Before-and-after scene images
————

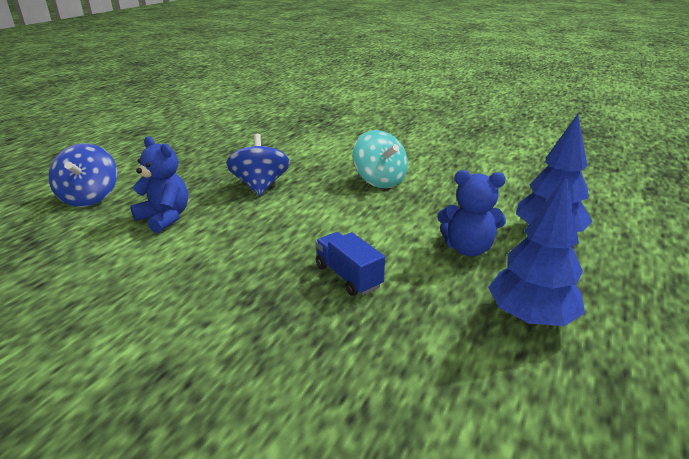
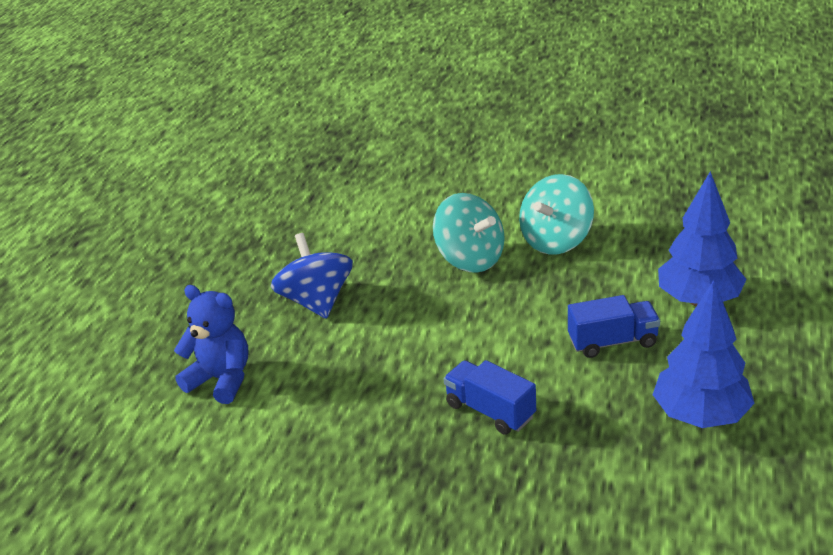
camera: 10 degrees left, 5 degrees up
(90, 197) = (95, 370): blue spinning top -> none
(446, 180) = (556, 240): none -> turquoise spinning top
(467, 248) = (612, 342): blue teddy bear -> blue truck

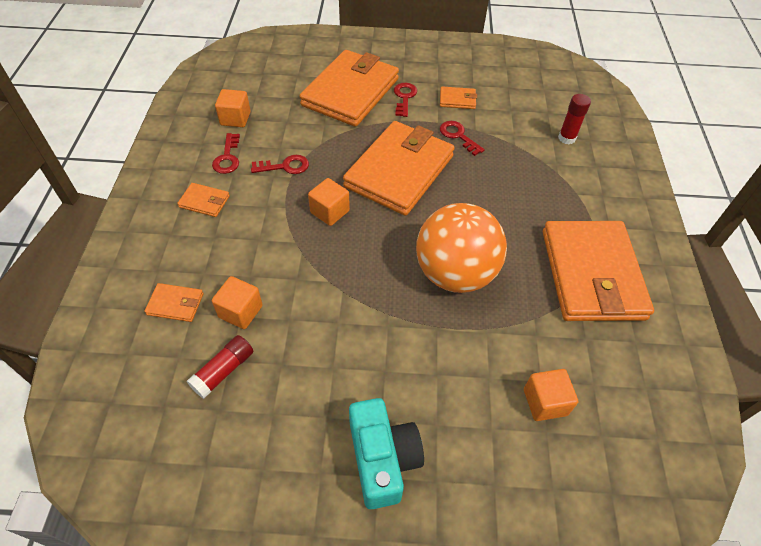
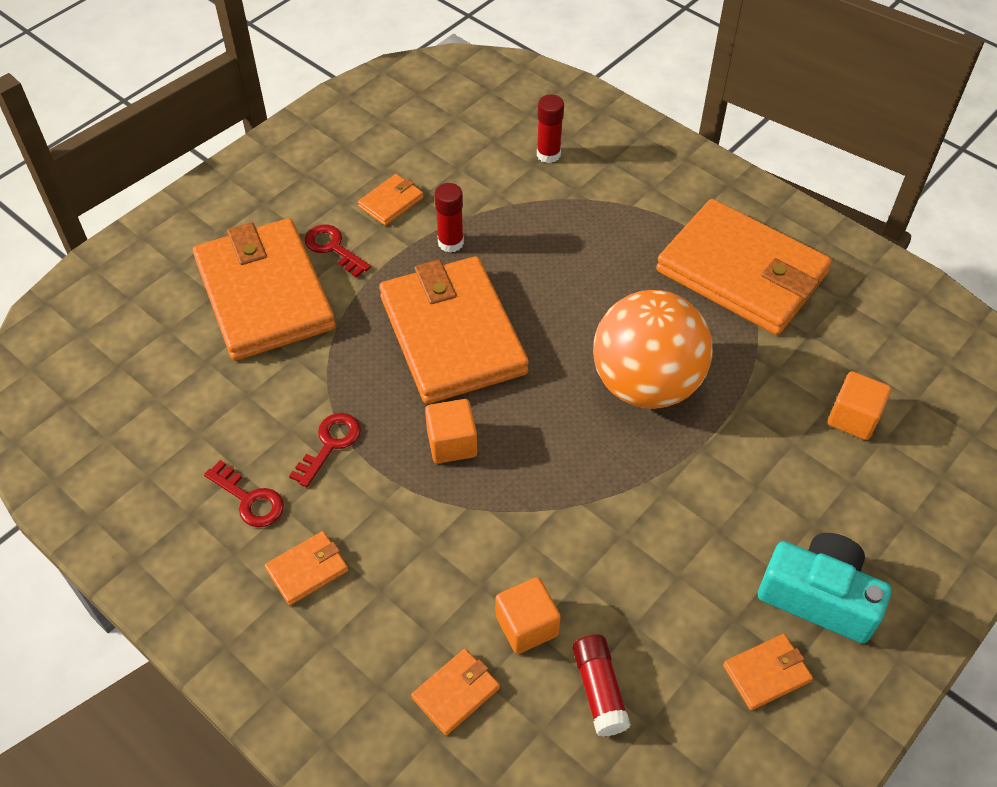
camera: 50 degrees left, 0 degrees up
(235, 118) = (180, 448): orange cube -> none
(300, 458) = (766, 673): none -> orange wallet
(458, 136) = (450, 243): red key -> red glue stick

————

* [What the task asks]: Count the lines above holding "left". Give only the number.

* [Task answer]: 2